#### WHAT YOU ARE ASKED TO DO:
Find every line with the string "degrees" in the material below and copy it.

#### RECORDS TO USE:
━━━━━━━━

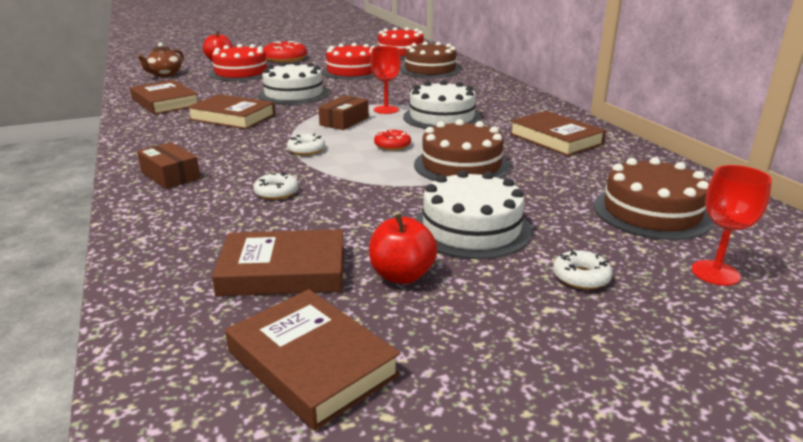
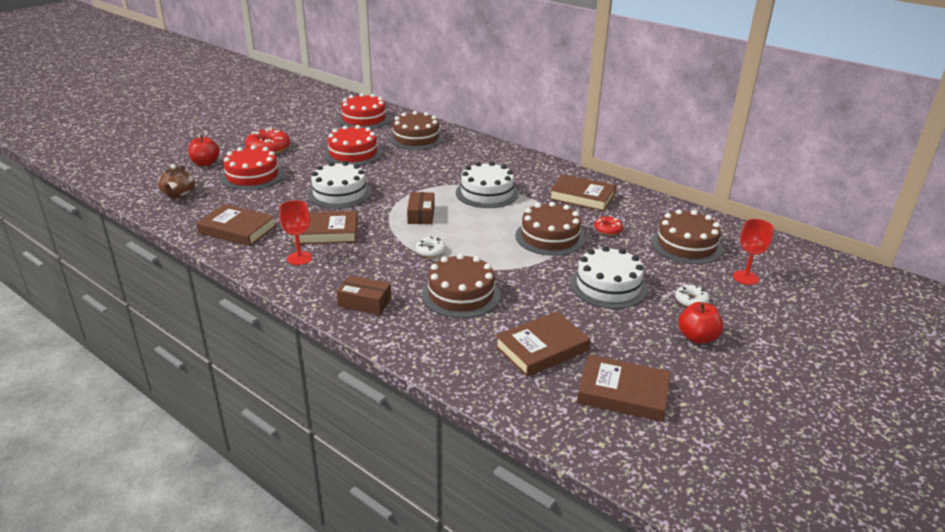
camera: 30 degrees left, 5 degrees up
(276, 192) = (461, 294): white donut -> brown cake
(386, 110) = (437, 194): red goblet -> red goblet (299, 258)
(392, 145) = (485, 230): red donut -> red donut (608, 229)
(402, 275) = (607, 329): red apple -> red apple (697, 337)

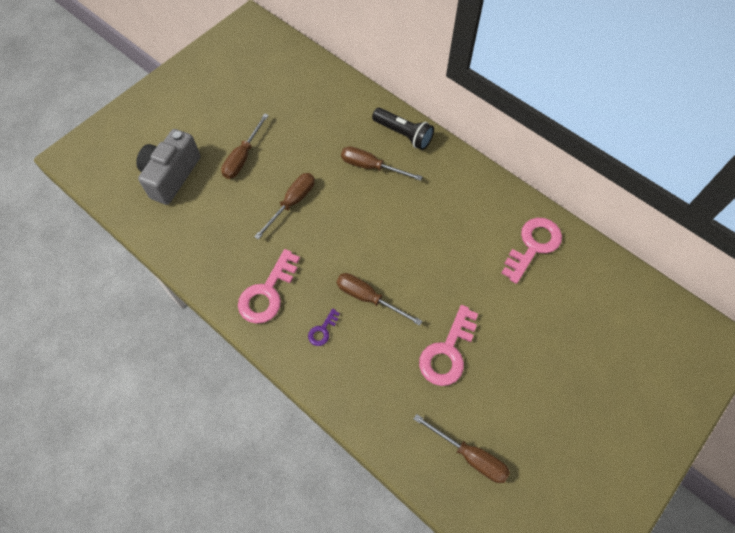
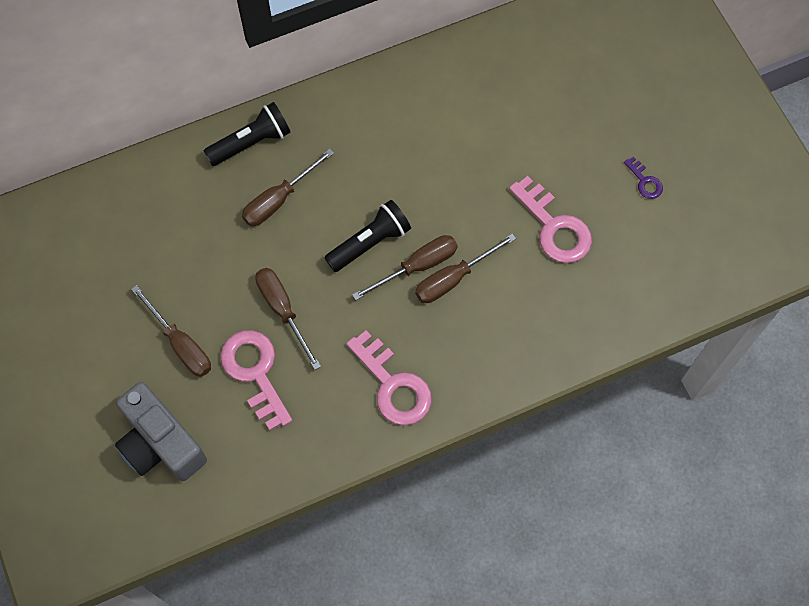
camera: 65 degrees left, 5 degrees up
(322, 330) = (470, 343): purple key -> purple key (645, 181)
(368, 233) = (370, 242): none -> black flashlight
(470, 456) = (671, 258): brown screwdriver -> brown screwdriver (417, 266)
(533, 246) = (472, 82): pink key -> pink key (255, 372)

━━━━━━━━

#### WRITTEN RESPONSE:
camera: 30 degrees left, 5 degrees up
camera: 65 degrees left, 5 degrees up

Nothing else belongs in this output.